• [EXERCISE]:
Beginning with the first line of the entries below, quote each line until you reach and include the line with "- removed: whirligig in grey (3rd from left)".

• [MATERIAL FOR THIS EXERCISE]:
*** Block opens ***
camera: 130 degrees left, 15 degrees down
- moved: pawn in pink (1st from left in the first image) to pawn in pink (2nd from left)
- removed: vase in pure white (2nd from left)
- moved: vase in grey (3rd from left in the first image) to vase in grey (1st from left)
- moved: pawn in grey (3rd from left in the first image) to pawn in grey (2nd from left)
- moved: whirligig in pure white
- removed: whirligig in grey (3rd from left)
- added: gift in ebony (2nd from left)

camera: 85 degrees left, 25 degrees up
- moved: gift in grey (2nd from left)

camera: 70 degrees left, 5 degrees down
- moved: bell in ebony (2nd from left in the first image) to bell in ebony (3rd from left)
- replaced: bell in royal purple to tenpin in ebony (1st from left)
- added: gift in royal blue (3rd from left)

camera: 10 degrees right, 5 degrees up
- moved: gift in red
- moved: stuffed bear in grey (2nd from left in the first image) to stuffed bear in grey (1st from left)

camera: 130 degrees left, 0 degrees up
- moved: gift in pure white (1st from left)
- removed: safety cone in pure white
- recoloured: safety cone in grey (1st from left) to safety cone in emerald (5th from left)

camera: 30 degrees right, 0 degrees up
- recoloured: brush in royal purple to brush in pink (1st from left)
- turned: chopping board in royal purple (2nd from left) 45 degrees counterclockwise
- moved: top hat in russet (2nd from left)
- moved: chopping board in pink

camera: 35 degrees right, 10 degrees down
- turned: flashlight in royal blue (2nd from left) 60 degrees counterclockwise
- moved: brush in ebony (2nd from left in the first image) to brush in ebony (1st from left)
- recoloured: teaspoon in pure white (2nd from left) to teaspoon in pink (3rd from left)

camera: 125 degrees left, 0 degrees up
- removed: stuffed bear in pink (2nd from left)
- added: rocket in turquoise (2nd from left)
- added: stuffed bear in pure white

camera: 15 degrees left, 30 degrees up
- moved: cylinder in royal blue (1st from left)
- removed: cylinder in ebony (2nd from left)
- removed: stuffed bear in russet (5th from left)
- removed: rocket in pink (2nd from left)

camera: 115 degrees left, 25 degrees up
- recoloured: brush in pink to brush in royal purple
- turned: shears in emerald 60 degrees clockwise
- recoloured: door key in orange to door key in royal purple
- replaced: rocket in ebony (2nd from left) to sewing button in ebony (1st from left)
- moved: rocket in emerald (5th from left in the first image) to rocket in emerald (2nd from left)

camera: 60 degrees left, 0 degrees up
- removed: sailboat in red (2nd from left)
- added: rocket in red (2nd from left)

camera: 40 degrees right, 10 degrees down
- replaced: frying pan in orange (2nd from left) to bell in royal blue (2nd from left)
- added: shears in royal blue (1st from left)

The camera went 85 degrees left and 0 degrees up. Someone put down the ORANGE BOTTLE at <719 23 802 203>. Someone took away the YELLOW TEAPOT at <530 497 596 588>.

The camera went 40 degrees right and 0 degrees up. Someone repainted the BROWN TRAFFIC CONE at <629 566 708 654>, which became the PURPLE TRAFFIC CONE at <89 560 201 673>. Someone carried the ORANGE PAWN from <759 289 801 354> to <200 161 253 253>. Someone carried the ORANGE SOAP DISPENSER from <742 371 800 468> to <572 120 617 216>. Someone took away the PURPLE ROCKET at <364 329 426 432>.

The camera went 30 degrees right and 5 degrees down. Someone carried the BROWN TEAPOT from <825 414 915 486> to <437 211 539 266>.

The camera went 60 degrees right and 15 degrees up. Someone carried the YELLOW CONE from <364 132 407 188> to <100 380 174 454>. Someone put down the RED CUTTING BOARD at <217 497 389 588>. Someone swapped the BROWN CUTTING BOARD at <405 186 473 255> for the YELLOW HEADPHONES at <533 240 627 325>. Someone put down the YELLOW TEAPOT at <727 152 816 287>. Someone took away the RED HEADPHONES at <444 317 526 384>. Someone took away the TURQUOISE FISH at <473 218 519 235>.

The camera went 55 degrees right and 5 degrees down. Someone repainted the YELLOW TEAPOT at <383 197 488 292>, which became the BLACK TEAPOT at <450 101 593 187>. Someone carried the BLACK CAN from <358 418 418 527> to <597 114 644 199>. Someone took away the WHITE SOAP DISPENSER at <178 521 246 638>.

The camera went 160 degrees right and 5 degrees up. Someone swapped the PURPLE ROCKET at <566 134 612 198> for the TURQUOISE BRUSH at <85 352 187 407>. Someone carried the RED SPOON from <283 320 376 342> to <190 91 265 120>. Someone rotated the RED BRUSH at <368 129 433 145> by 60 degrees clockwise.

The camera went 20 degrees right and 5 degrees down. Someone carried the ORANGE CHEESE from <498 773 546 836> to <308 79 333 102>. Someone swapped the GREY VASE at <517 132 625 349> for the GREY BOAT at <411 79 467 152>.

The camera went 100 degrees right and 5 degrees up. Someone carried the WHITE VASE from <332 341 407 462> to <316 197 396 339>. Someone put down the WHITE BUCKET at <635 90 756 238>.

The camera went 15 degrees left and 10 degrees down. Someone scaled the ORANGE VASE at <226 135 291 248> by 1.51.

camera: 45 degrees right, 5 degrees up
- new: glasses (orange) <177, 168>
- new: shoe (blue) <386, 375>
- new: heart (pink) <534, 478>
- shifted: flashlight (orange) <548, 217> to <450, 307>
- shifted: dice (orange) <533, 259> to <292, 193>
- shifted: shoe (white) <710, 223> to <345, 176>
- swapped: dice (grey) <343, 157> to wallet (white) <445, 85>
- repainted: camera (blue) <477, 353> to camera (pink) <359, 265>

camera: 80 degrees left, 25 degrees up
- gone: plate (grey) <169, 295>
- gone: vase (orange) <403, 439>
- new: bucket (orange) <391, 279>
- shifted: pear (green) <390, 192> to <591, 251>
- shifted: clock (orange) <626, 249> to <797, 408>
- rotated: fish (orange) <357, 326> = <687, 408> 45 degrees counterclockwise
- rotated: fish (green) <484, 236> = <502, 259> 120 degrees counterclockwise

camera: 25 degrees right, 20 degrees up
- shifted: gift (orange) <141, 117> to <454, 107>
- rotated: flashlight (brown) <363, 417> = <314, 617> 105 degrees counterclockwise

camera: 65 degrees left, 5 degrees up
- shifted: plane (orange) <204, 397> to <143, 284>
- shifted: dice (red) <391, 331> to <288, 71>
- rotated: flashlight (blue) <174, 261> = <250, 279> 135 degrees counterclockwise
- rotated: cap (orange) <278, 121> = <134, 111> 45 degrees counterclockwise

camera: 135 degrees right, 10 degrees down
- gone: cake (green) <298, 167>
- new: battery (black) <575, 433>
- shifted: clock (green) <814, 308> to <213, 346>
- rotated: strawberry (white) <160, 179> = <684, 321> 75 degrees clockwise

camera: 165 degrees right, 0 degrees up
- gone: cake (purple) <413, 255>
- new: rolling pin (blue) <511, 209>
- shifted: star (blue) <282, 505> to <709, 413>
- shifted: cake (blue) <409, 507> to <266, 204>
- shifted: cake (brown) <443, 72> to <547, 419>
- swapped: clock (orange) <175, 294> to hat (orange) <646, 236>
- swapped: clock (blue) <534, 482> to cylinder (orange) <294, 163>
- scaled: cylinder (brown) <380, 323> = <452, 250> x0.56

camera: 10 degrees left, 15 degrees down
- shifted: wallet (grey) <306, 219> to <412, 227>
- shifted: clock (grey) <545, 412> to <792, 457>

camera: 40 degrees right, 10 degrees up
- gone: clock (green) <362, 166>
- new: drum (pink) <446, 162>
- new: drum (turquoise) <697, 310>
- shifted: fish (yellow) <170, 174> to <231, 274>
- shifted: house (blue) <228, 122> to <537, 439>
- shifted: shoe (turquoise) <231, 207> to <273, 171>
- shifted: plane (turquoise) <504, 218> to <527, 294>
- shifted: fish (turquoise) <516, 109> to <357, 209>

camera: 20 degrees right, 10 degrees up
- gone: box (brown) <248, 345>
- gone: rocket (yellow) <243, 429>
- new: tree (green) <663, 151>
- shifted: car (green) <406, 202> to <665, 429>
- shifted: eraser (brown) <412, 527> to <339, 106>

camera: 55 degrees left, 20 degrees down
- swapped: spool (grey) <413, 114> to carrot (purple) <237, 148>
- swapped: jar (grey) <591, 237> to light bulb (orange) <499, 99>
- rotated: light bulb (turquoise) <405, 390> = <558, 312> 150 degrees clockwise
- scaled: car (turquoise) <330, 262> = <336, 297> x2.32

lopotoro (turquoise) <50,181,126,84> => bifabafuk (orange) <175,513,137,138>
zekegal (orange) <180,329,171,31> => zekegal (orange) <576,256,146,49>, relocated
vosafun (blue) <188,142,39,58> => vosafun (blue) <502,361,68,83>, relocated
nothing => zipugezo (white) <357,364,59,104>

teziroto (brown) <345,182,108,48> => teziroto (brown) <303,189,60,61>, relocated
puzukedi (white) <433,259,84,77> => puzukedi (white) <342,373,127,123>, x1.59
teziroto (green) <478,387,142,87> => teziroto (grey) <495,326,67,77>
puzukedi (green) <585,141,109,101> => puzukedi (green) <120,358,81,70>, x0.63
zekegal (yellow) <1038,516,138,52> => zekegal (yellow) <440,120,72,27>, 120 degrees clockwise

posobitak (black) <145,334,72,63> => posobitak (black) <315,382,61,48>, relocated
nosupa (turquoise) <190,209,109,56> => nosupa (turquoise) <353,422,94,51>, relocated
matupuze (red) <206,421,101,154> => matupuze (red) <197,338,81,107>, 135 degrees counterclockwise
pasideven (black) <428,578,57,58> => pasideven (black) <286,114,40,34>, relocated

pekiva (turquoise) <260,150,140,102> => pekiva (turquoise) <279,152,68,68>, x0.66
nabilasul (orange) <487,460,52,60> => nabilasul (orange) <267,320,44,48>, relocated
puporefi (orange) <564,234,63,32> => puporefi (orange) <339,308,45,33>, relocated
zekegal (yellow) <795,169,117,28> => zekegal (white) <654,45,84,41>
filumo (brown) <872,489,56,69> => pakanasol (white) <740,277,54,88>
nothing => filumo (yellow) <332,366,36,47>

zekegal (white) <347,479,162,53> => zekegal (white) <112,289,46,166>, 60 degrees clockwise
*** Block closes ***
• [SOLUTION]:
camera: 130 degrees left, 15 degrees down
- moved: pawn in pink (1st from left in the first image) to pawn in pink (2nd from left)
- removed: vase in pure white (2nd from left)
- moved: vase in grey (3rd from left in the first image) to vase in grey (1st from left)
- moved: pawn in grey (3rd from left in the first image) to pawn in grey (2nd from left)
- moved: whirligig in pure white
- removed: whirligig in grey (3rd from left)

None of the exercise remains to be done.